DATA TO EXAMINE:

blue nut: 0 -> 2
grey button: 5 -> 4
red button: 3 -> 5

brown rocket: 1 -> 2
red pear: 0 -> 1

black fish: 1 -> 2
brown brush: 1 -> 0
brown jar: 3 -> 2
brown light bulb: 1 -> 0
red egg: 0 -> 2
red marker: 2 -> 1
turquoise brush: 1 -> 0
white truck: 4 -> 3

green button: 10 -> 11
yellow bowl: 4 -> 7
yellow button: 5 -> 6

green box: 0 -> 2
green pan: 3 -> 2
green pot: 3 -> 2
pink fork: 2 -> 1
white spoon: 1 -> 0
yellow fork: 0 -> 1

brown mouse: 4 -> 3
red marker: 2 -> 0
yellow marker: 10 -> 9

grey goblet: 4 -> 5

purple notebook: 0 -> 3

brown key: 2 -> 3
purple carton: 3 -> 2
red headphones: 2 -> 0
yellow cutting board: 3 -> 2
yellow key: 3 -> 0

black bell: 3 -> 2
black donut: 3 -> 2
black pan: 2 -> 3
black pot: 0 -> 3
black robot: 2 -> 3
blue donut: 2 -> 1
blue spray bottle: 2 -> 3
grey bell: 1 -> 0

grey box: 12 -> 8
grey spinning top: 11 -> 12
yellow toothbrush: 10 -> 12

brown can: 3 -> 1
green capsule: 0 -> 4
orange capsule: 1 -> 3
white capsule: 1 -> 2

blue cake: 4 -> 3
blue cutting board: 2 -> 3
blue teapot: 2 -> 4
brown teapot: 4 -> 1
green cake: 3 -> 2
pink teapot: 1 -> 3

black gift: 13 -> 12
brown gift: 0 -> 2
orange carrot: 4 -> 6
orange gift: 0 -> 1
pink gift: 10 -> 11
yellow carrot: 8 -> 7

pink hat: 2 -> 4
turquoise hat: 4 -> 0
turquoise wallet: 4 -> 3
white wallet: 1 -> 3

INSTRUCTIONS TO FOLLOW:
The required output is each line of the entries that contains the word "grey".

RESPONSE TO THE TASK:
grey button: 5 -> 4
grey goblet: 4 -> 5
grey bell: 1 -> 0
grey box: 12 -> 8
grey spinning top: 11 -> 12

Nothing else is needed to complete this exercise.